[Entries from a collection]

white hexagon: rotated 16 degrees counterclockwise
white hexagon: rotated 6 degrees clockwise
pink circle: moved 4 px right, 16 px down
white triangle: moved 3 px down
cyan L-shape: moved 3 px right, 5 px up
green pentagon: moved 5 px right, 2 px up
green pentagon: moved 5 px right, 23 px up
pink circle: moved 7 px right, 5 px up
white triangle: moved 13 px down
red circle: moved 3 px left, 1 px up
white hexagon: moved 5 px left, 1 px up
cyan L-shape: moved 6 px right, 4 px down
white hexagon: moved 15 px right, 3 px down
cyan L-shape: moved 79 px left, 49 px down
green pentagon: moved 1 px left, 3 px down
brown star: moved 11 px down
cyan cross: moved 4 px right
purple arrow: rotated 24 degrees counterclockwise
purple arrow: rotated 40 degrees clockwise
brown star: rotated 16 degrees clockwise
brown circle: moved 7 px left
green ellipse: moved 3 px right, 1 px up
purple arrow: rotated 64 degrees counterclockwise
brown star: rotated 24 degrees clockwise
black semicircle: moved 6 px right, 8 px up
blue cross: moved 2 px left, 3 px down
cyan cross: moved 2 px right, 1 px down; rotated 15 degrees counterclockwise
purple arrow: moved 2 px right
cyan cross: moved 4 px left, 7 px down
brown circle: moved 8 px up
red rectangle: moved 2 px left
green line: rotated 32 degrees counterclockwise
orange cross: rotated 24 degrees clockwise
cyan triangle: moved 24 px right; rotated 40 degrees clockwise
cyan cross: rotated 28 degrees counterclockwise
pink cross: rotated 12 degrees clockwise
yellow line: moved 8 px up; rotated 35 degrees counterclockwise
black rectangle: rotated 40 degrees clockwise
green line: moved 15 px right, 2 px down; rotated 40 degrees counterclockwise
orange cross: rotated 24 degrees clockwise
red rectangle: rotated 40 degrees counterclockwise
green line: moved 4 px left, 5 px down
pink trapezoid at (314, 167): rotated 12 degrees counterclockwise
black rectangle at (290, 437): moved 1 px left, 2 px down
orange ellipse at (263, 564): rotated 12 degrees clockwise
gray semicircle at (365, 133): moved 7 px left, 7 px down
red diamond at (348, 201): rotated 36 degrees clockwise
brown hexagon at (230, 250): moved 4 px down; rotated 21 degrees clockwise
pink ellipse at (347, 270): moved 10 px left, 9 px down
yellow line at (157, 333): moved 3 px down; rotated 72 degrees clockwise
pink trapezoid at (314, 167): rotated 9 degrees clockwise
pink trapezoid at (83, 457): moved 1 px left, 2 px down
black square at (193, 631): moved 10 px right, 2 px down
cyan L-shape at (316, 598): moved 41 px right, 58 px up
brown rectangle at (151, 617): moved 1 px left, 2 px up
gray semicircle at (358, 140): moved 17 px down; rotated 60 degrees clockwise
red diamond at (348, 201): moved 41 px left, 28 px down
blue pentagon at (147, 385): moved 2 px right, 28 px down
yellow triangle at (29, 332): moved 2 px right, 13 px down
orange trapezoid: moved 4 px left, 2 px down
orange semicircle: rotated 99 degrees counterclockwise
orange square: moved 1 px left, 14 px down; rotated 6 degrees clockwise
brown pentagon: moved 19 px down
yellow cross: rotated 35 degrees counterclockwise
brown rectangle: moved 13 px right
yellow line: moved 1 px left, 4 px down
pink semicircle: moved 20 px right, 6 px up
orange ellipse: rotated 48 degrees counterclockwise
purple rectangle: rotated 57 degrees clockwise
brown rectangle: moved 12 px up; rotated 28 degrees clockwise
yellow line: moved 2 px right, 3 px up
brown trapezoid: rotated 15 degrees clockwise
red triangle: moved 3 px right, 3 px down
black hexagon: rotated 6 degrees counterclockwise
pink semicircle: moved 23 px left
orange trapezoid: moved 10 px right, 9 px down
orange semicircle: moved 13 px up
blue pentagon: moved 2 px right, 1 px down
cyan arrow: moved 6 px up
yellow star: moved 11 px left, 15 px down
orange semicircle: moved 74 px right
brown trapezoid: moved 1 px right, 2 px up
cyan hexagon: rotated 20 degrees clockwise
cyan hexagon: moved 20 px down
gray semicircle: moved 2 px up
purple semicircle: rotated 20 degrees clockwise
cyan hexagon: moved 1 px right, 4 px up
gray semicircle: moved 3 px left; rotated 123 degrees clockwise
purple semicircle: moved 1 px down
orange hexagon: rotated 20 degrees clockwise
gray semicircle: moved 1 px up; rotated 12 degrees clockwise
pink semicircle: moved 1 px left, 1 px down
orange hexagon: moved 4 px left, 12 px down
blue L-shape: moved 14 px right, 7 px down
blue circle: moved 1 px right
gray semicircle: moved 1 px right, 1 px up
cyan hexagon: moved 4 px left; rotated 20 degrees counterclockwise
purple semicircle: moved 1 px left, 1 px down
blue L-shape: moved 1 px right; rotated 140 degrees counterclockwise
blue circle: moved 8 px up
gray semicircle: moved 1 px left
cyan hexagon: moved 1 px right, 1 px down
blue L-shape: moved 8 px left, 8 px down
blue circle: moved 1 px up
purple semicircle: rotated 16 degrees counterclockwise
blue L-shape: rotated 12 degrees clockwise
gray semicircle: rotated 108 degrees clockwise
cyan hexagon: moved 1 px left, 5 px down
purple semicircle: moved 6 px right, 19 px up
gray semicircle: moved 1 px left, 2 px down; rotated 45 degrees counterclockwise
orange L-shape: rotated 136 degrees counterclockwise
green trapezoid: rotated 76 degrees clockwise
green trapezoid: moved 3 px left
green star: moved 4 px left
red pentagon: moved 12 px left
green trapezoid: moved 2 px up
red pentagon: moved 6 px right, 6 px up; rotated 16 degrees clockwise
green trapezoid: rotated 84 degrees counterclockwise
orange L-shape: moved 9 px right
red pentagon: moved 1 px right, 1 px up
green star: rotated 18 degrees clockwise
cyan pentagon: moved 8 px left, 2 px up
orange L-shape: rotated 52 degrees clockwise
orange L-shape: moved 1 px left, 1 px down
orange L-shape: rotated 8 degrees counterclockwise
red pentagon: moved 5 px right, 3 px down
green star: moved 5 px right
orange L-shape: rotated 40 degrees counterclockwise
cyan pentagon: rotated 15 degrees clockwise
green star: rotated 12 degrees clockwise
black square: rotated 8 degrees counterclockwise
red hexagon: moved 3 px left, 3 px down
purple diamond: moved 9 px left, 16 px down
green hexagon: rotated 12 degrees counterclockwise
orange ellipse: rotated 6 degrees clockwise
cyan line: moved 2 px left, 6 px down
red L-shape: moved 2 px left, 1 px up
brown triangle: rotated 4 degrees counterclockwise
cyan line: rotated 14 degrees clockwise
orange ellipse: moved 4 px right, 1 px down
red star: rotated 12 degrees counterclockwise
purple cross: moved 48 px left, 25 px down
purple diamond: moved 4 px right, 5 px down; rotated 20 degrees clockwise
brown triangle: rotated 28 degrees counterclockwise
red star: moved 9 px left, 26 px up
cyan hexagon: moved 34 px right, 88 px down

- [Set task] Format every line of the entries above as a JSON list of strings, one string per line, and skip any blank lines.

- [Result of the exercise]
[
  "white hexagon: rotated 16 degrees counterclockwise",
  "white hexagon: rotated 6 degrees clockwise",
  "pink circle: moved 4 px right, 16 px down",
  "white triangle: moved 3 px down",
  "cyan L-shape: moved 3 px right, 5 px up",
  "green pentagon: moved 5 px right, 2 px up",
  "green pentagon: moved 5 px right, 23 px up",
  "pink circle: moved 7 px right, 5 px up",
  "white triangle: moved 13 px down",
  "red circle: moved 3 px left, 1 px up",
  "white hexagon: moved 5 px left, 1 px up",
  "cyan L-shape: moved 6 px right, 4 px down",
  "white hexagon: moved 15 px right, 3 px down",
  "cyan L-shape: moved 79 px left, 49 px down",
  "green pentagon: moved 1 px left, 3 px down",
  "brown star: moved 11 px down",
  "cyan cross: moved 4 px right",
  "purple arrow: rotated 24 degrees counterclockwise",
  "purple arrow: rotated 40 degrees clockwise",
  "brown star: rotated 16 degrees clockwise",
  "brown circle: moved 7 px left",
  "green ellipse: moved 3 px right, 1 px up",
  "purple arrow: rotated 64 degrees counterclockwise",
  "brown star: rotated 24 degrees clockwise",
  "black semicircle: moved 6 px right, 8 px up",
  "blue cross: moved 2 px left, 3 px down",
  "cyan cross: moved 2 px right, 1 px down; rotated 15 degrees counterclockwise",
  "purple arrow: moved 2 px right",
  "cyan cross: moved 4 px left, 7 px down",
  "brown circle: moved 8 px up",
  "red rectangle: moved 2 px left",
  "green line: rotated 32 degrees counterclockwise",
  "orange cross: rotated 24 degrees clockwise",
  "cyan triangle: moved 24 px right; rotated 40 degrees clockwise",
  "cyan cross: rotated 28 degrees counterclockwise",
  "pink cross: rotated 12 degrees clockwise",
  "yellow line: moved 8 px up; rotated 35 degrees counterclockwise",
  "black rectangle: rotated 40 degrees clockwise",
  "green line: moved 15 px right, 2 px down; rotated 40 degrees counterclockwise",
  "orange cross: rotated 24 degrees clockwise",
  "red rectangle: rotated 40 degrees counterclockwise",
  "green line: moved 4 px left, 5 px down",
  "pink trapezoid at (314, 167): rotated 12 degrees counterclockwise",
  "black rectangle at (290, 437): moved 1 px left, 2 px down",
  "orange ellipse at (263, 564): rotated 12 degrees clockwise",
  "gray semicircle at (365, 133): moved 7 px left, 7 px down",
  "red diamond at (348, 201): rotated 36 degrees clockwise",
  "brown hexagon at (230, 250): moved 4 px down; rotated 21 degrees clockwise",
  "pink ellipse at (347, 270): moved 10 px left, 9 px down",
  "yellow line at (157, 333): moved 3 px down; rotated 72 degrees clockwise",
  "pink trapezoid at (314, 167): rotated 9 degrees clockwise",
  "pink trapezoid at (83, 457): moved 1 px left, 2 px down",
  "black square at (193, 631): moved 10 px right, 2 px down",
  "cyan L-shape at (316, 598): moved 41 px right, 58 px up",
  "brown rectangle at (151, 617): moved 1 px left, 2 px up",
  "gray semicircle at (358, 140): moved 17 px down; rotated 60 degrees clockwise",
  "red diamond at (348, 201): moved 41 px left, 28 px down",
  "blue pentagon at (147, 385): moved 2 px right, 28 px down",
  "yellow triangle at (29, 332): moved 2 px right, 13 px down",
  "orange trapezoid: moved 4 px left, 2 px down",
  "orange semicircle: rotated 99 degrees counterclockwise",
  "orange square: moved 1 px left, 14 px down; rotated 6 degrees clockwise",
  "brown pentagon: moved 19 px down",
  "yellow cross: rotated 35 degrees counterclockwise",
  "brown rectangle: moved 13 px right",
  "yellow line: moved 1 px left, 4 px down",
  "pink semicircle: moved 20 px right, 6 px up",
  "orange ellipse: rotated 48 degrees counterclockwise",
  "purple rectangle: rotated 57 degrees clockwise",
  "brown rectangle: moved 12 px up; rotated 28 degrees clockwise",
  "yellow line: moved 2 px right, 3 px up",
  "brown trapezoid: rotated 15 degrees clockwise",
  "red triangle: moved 3 px right, 3 px down",
  "black hexagon: rotated 6 degrees counterclockwise",
  "pink semicircle: moved 23 px left",
  "orange trapezoid: moved 10 px right, 9 px down",
  "orange semicircle: moved 13 px up",
  "blue pentagon: moved 2 px right, 1 px down",
  "cyan arrow: moved 6 px up",
  "yellow star: moved 11 px left, 15 px down",
  "orange semicircle: moved 74 px right",
  "brown trapezoid: moved 1 px right, 2 px up",
  "cyan hexagon: rotated 20 degrees clockwise",
  "cyan hexagon: moved 20 px down",
  "gray semicircle: moved 2 px up",
  "purple semicircle: rotated 20 degrees clockwise",
  "cyan hexagon: moved 1 px right, 4 px up",
  "gray semicircle: moved 3 px left; rotated 123 degrees clockwise",
  "purple semicircle: moved 1 px down",
  "orange hexagon: rotated 20 degrees clockwise",
  "gray semicircle: moved 1 px up; rotated 12 degrees clockwise",
  "pink semicircle: moved 1 px left, 1 px down",
  "orange hexagon: moved 4 px left, 12 px down",
  "blue L-shape: moved 14 px right, 7 px down",
  "blue circle: moved 1 px right",
  "gray semicircle: moved 1 px right, 1 px up",
  "cyan hexagon: moved 4 px left; rotated 20 degrees counterclockwise",
  "purple semicircle: moved 1 px left, 1 px down",
  "blue L-shape: moved 1 px right; rotated 140 degrees counterclockwise",
  "blue circle: moved 8 px up",
  "gray semicircle: moved 1 px left",
  "cyan hexagon: moved 1 px right, 1 px down",
  "blue L-shape: moved 8 px left, 8 px down",
  "blue circle: moved 1 px up",
  "purple semicircle: rotated 16 degrees counterclockwise",
  "blue L-shape: rotated 12 degrees clockwise",
  "gray semicircle: rotated 108 degrees clockwise",
  "cyan hexagon: moved 1 px left, 5 px down",
  "purple semicircle: moved 6 px right, 19 px up",
  "gray semicircle: moved 1 px left, 2 px down; rotated 45 degrees counterclockwise",
  "orange L-shape: rotated 136 degrees counterclockwise",
  "green trapezoid: rotated 76 degrees clockwise",
  "green trapezoid: moved 3 px left",
  "green star: moved 4 px left",
  "red pentagon: moved 12 px left",
  "green trapezoid: moved 2 px up",
  "red pentagon: moved 6 px right, 6 px up; rotated 16 degrees clockwise",
  "green trapezoid: rotated 84 degrees counterclockwise",
  "orange L-shape: moved 9 px right",
  "red pentagon: moved 1 px right, 1 px up",
  "green star: rotated 18 degrees clockwise",
  "cyan pentagon: moved 8 px left, 2 px up",
  "orange L-shape: rotated 52 degrees clockwise",
  "orange L-shape: moved 1 px left, 1 px down",
  "orange L-shape: rotated 8 degrees counterclockwise",
  "red pentagon: moved 5 px right, 3 px down",
  "green star: moved 5 px right",
  "orange L-shape: rotated 40 degrees counterclockwise",
  "cyan pentagon: rotated 15 degrees clockwise",
  "green star: rotated 12 degrees clockwise",
  "black square: rotated 8 degrees counterclockwise",
  "red hexagon: moved 3 px left, 3 px down",
  "purple diamond: moved 9 px left, 16 px down",
  "green hexagon: rotated 12 degrees counterclockwise",
  "orange ellipse: rotated 6 degrees clockwise",
  "cyan line: moved 2 px left, 6 px down",
  "red L-shape: moved 2 px left, 1 px up",
  "brown triangle: rotated 4 degrees counterclockwise",
  "cyan line: rotated 14 degrees clockwise",
  "orange ellipse: moved 4 px right, 1 px down",
  "red star: rotated 12 degrees counterclockwise",
  "purple cross: moved 48 px left, 25 px down",
  "purple diamond: moved 4 px right, 5 px down; rotated 20 degrees clockwise",
  "brown triangle: rotated 28 degrees counterclockwise",
  "red star: moved 9 px left, 26 px up",
  "cyan hexagon: moved 34 px right, 88 px down"
]